** Data **
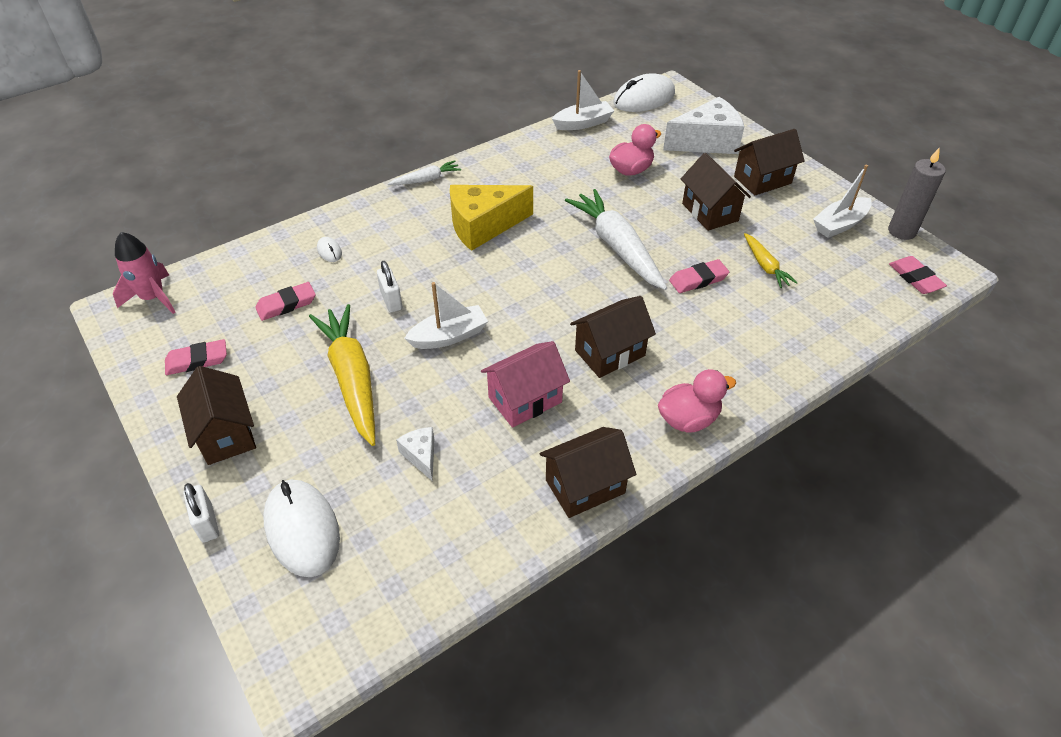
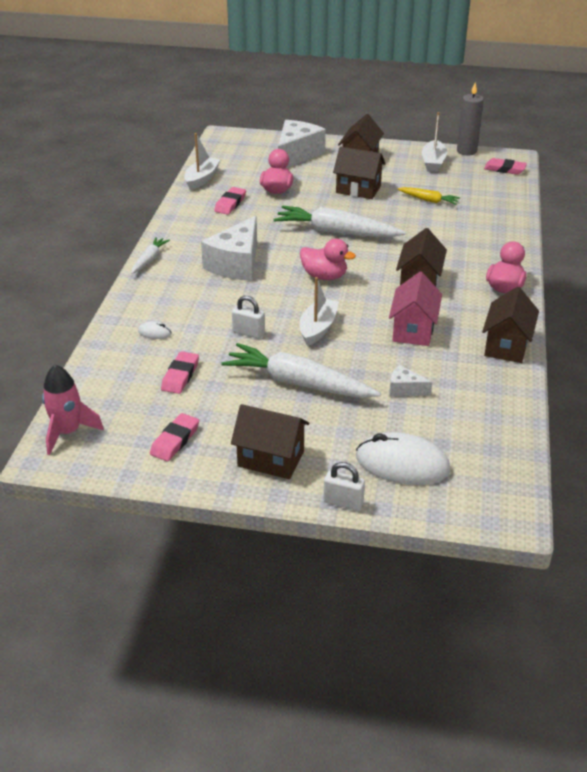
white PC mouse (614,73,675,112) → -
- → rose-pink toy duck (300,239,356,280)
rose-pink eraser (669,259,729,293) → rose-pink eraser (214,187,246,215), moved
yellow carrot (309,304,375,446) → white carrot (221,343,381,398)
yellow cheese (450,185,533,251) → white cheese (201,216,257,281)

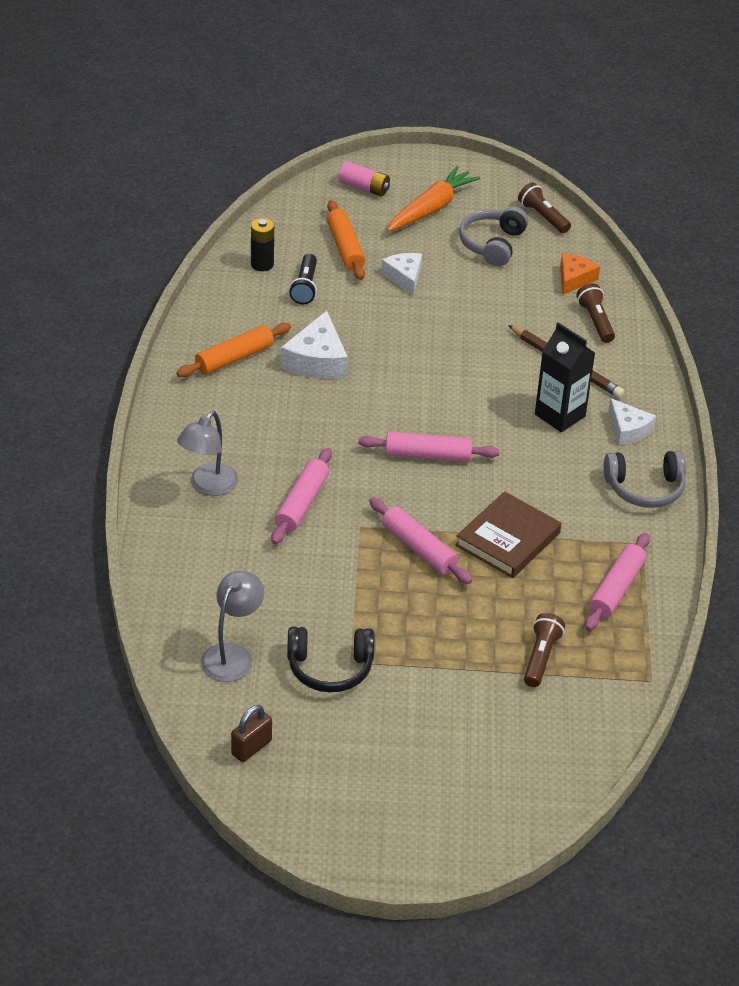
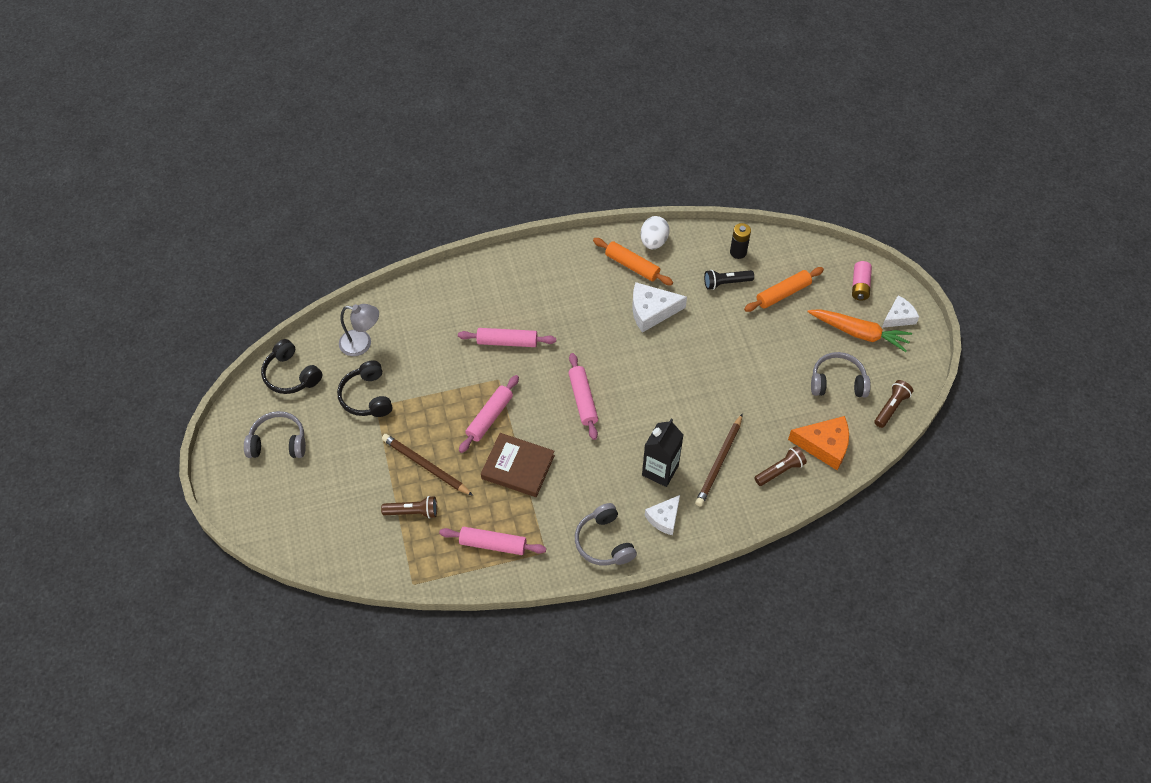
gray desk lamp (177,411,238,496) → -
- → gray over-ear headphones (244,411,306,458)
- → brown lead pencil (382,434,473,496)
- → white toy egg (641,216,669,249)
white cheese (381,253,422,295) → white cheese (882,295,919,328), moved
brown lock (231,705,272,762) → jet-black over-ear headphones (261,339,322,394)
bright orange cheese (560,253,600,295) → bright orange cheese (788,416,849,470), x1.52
==
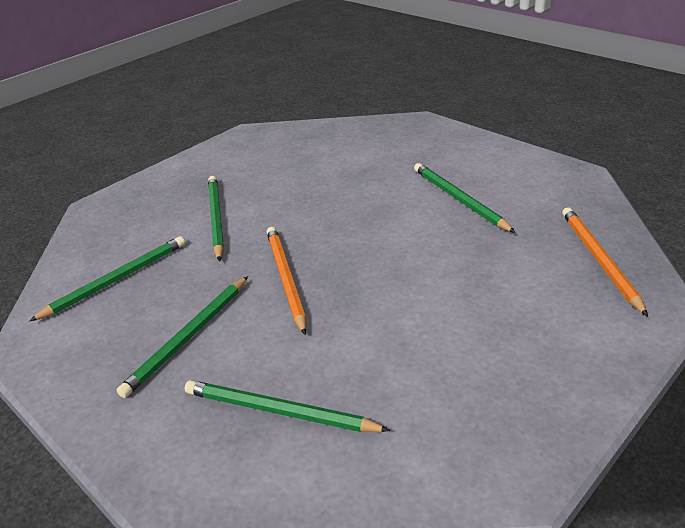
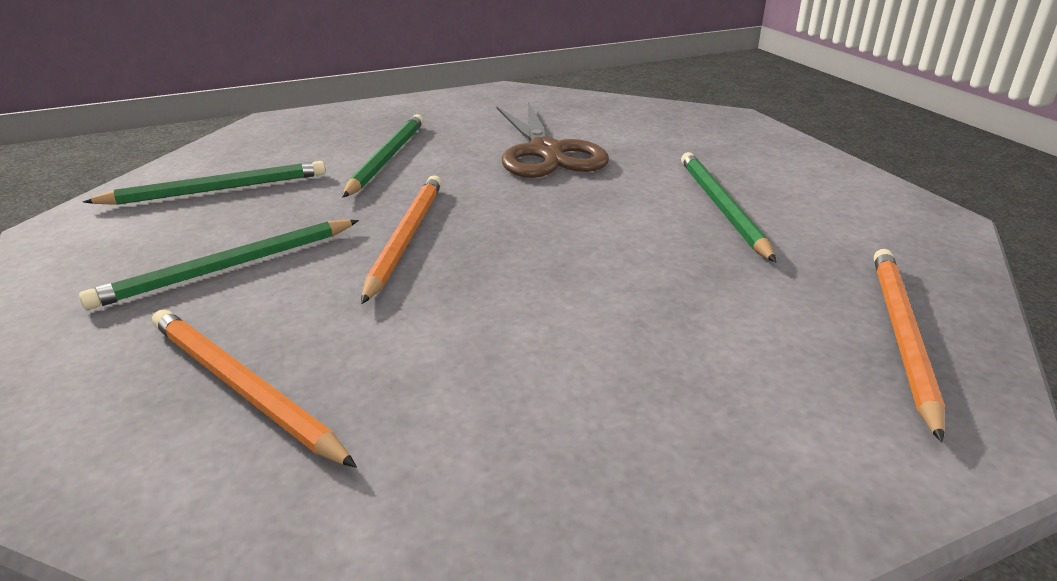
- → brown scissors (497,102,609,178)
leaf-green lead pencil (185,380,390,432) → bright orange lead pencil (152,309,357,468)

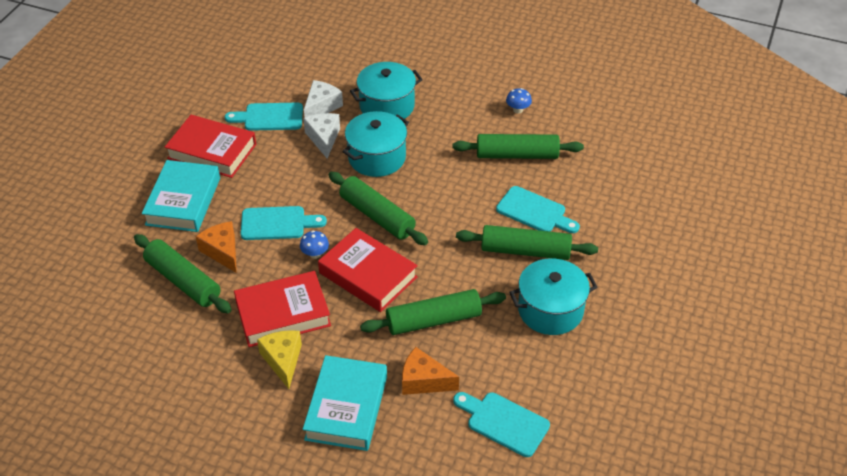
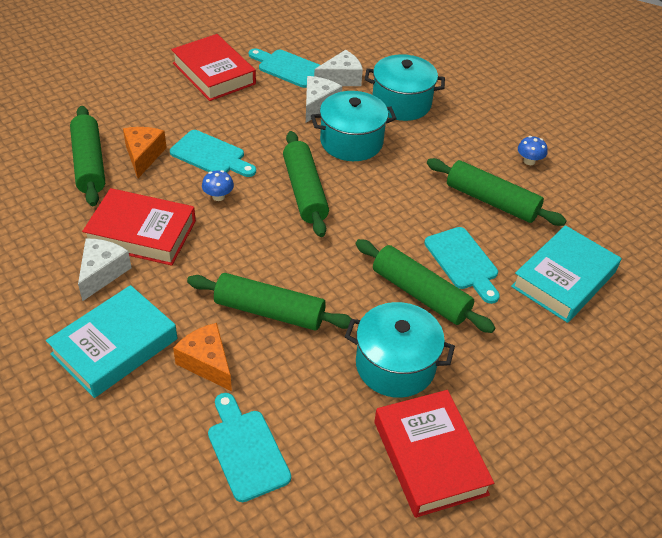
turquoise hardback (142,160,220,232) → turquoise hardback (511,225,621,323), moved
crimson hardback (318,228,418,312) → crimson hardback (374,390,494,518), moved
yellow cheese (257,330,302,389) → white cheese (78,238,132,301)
==
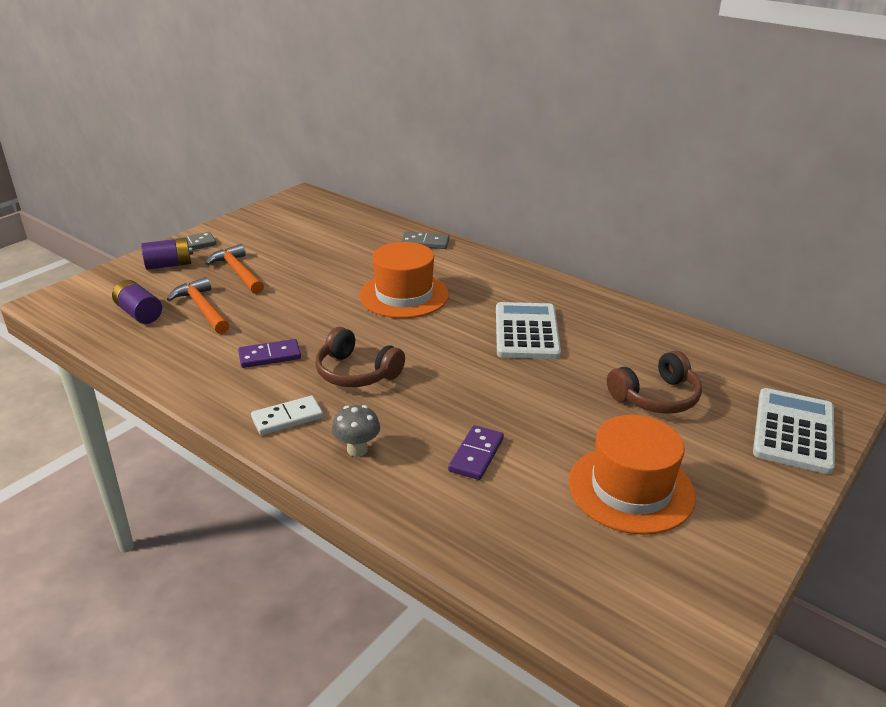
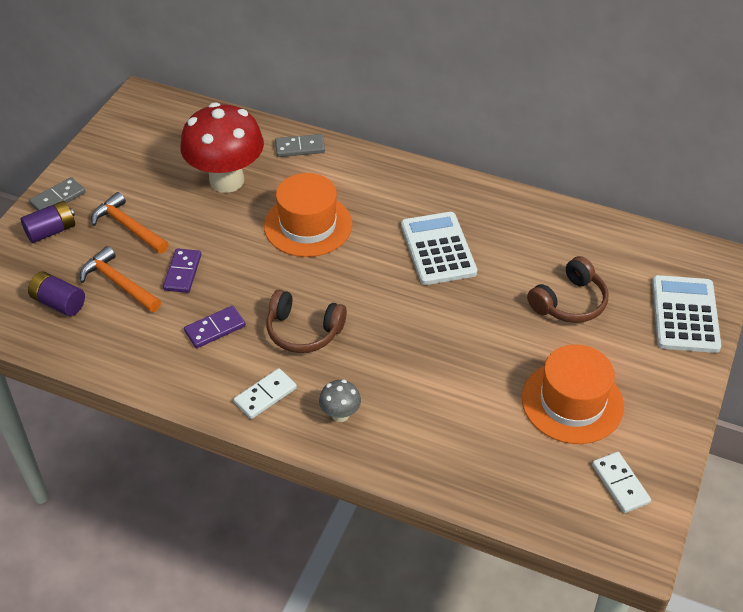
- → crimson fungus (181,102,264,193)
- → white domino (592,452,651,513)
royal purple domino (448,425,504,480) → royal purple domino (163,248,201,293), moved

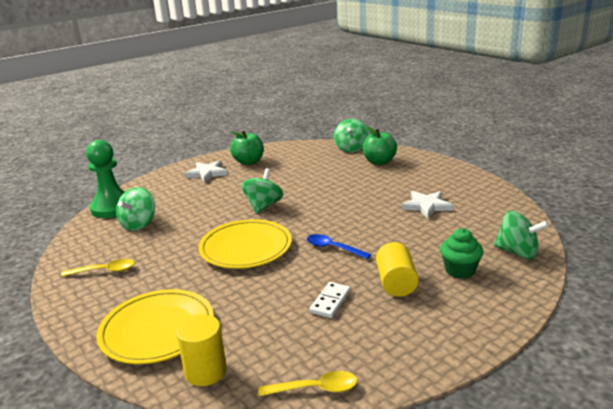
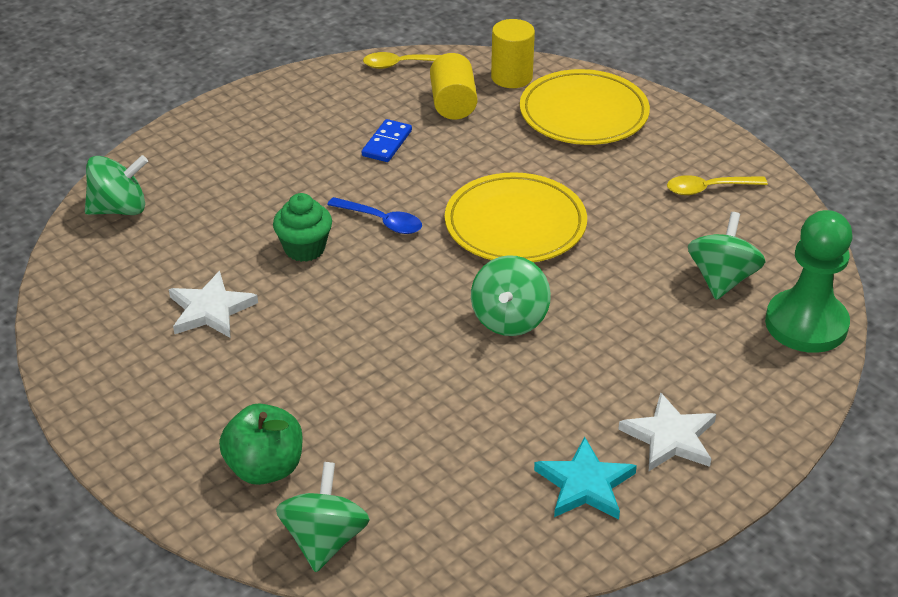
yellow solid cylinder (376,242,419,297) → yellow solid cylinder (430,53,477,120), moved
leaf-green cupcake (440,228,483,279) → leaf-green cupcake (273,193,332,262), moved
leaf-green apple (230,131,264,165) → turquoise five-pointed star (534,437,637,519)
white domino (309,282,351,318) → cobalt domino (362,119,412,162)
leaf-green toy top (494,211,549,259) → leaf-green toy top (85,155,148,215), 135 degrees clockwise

** Exercise directions **
Whenever the word "pink" appears in a line of the listing, copy out that line.

** Exercise result **
- → rose-pink toy duck (300,239,356,280)
rose-pink eraser (669,259,729,293) → rose-pink eraser (214,187,246,215), moved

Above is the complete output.